=== WHAT YOU SHOULD DO ===
As the answer, set down the lines below from the one containing "Q3: PNP BC327" through the one containing "U3 pin RTS: n22 -> none", exactly and inclusively, and no others.

Source records
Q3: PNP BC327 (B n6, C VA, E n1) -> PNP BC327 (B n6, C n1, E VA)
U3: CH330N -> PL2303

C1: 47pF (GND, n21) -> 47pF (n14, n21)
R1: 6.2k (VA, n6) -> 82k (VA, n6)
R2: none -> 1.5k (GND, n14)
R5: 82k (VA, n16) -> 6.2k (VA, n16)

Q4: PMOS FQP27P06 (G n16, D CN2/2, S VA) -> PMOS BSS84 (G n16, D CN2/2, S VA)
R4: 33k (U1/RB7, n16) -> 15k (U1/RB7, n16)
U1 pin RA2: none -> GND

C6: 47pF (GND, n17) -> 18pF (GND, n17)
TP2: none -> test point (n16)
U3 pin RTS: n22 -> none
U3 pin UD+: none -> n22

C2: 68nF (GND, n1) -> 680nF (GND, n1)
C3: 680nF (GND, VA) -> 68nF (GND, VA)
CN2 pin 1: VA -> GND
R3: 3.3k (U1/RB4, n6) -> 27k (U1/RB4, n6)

...

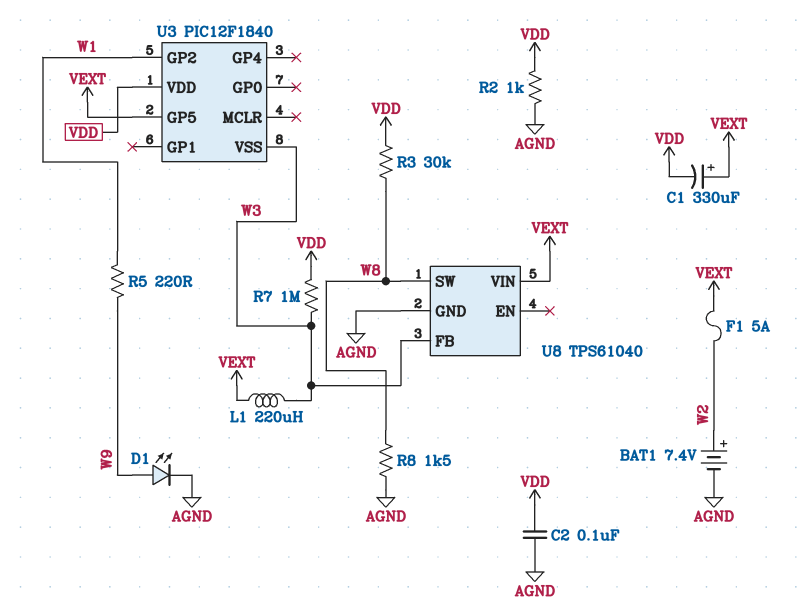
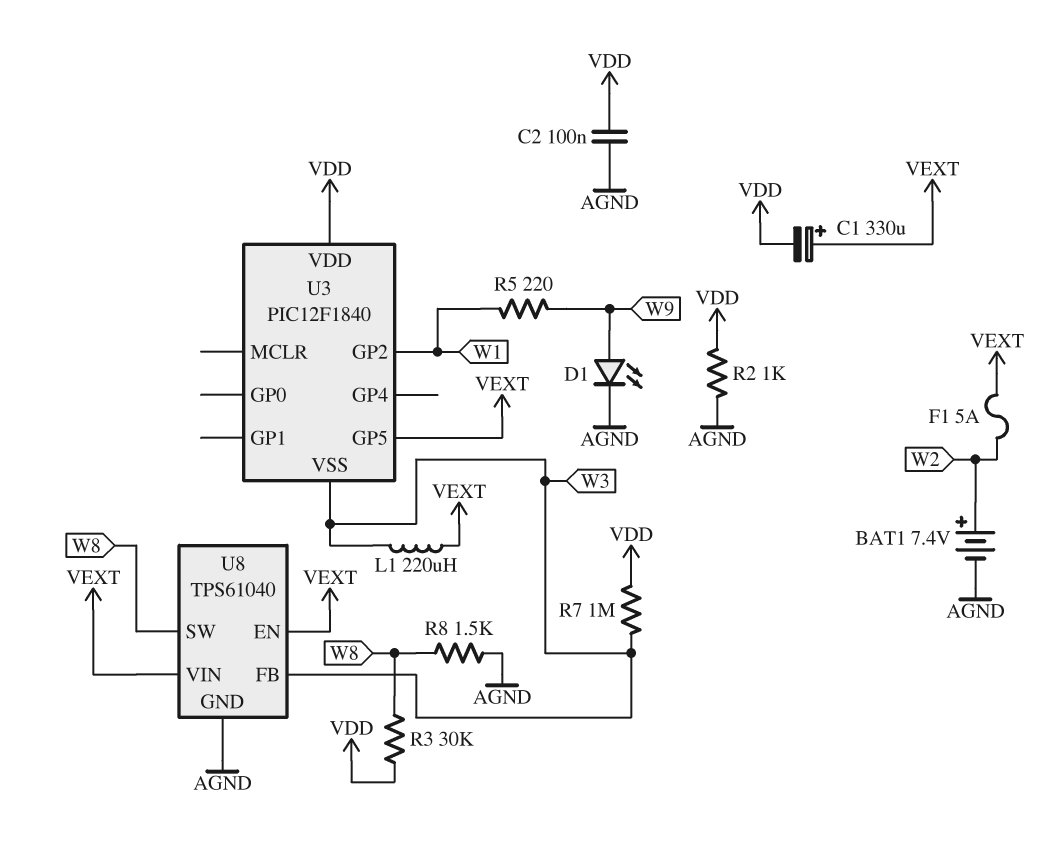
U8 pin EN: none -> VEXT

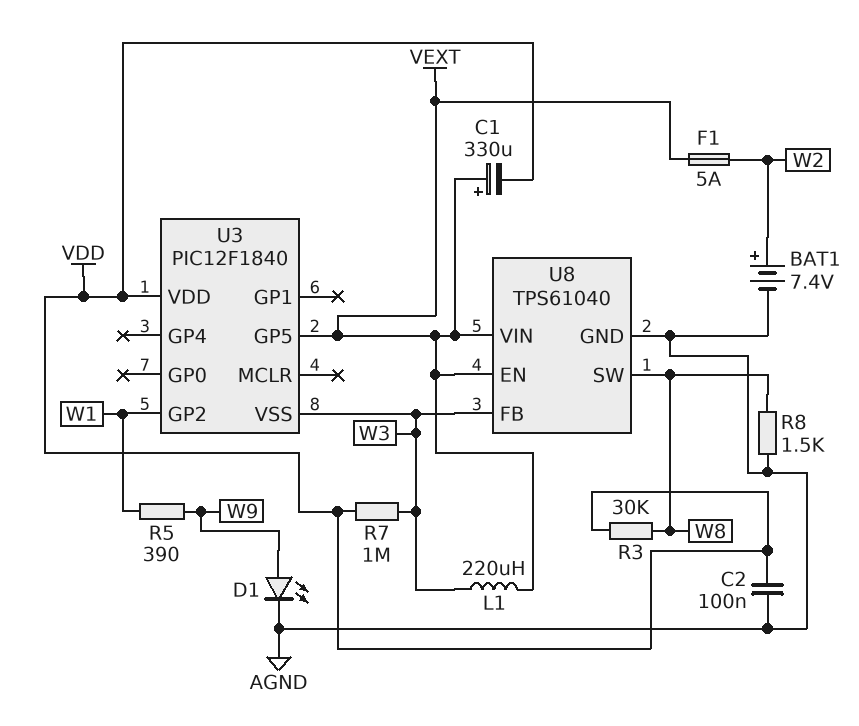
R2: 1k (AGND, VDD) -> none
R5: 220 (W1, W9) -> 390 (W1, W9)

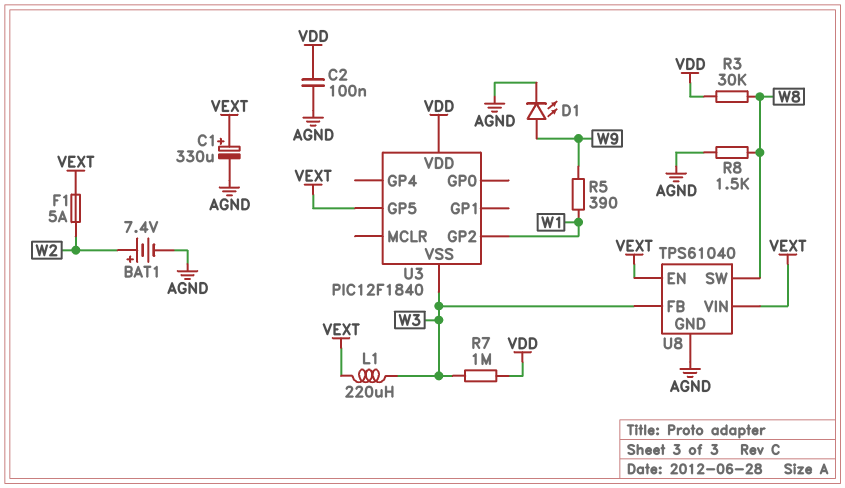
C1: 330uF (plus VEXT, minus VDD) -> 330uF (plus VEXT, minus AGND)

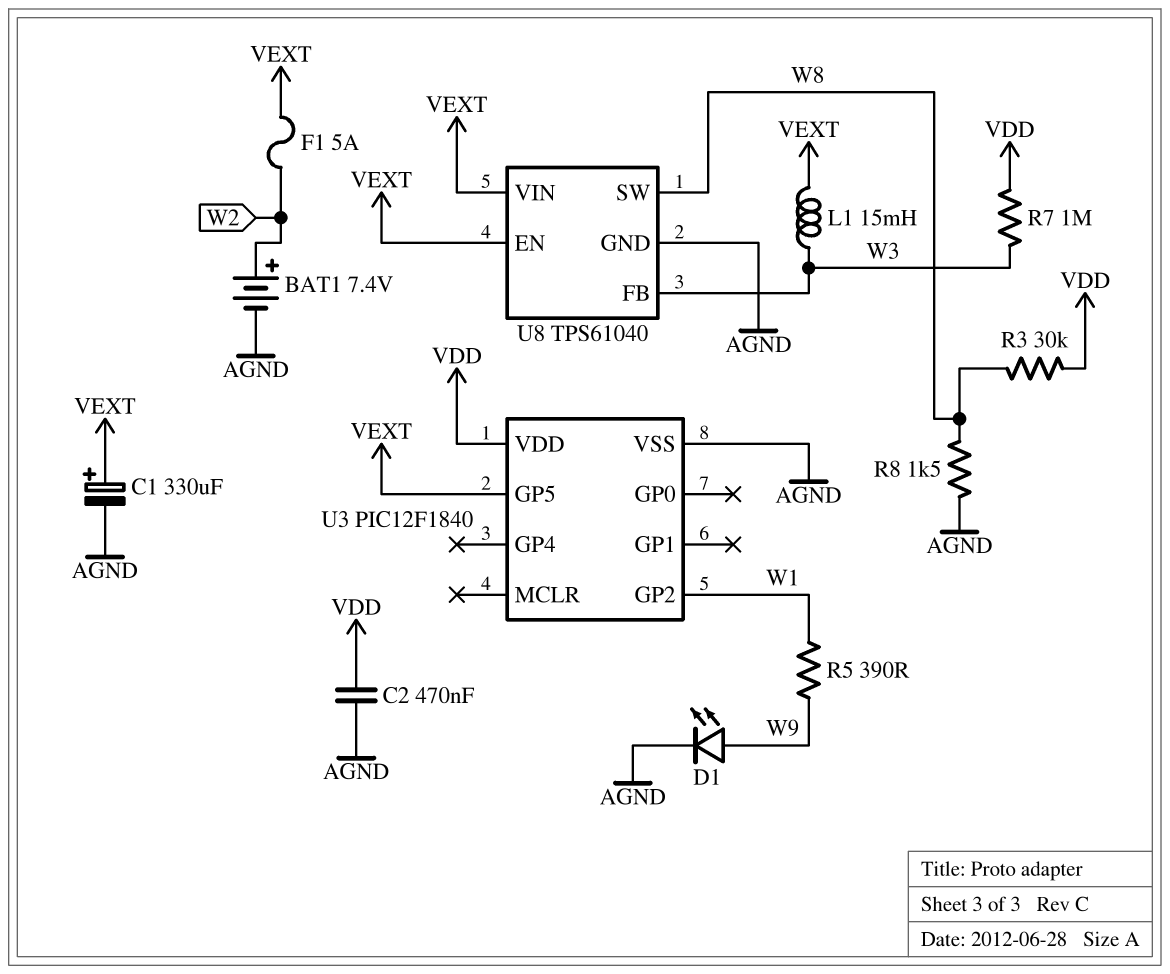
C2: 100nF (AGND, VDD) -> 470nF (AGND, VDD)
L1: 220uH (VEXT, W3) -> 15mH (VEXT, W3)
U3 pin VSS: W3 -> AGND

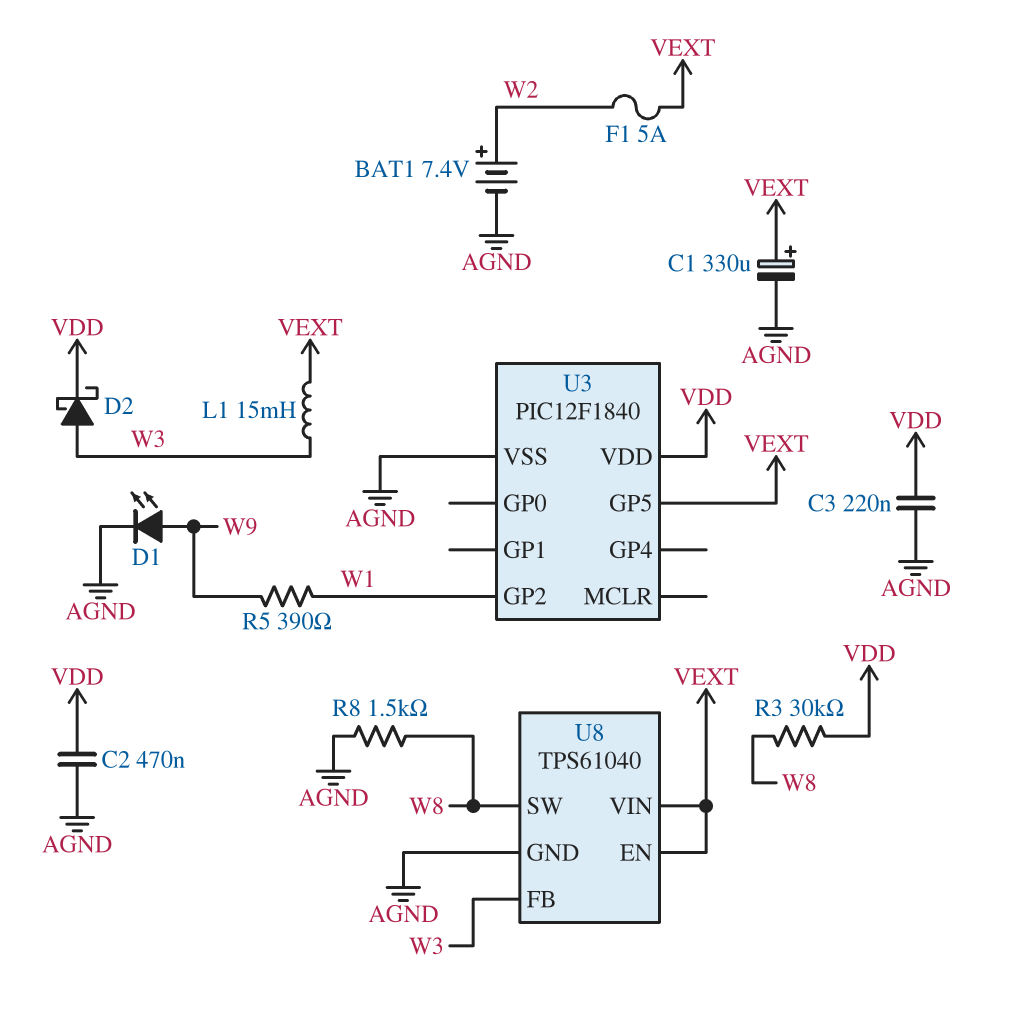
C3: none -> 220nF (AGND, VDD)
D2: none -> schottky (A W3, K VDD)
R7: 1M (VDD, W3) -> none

---

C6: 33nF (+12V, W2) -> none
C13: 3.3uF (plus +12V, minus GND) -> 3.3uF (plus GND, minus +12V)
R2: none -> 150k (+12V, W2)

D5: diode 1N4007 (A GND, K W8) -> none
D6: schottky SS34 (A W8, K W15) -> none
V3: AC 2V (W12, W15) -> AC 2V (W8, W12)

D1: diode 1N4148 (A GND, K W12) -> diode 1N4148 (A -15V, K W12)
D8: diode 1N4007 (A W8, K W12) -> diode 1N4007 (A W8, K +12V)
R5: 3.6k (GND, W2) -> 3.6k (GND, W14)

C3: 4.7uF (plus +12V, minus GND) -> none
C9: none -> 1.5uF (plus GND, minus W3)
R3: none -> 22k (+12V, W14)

=== PROBLEM SOLUTION ===
Q3: PNP BC327 (B n6, C VA, E n1) -> PNP BC327 (B n6, C n1, E VA)
U3: CH330N -> PL2303

C1: 47pF (GND, n21) -> 47pF (n14, n21)
R1: 6.2k (VA, n6) -> 82k (VA, n6)
R2: none -> 1.5k (GND, n14)
R5: 82k (VA, n16) -> 6.2k (VA, n16)

Q4: PMOS FQP27P06 (G n16, D CN2/2, S VA) -> PMOS BSS84 (G n16, D CN2/2, S VA)
R4: 33k (U1/RB7, n16) -> 15k (U1/RB7, n16)
U1 pin RA2: none -> GND

C6: 47pF (GND, n17) -> 18pF (GND, n17)
TP2: none -> test point (n16)
U3 pin RTS: n22 -> none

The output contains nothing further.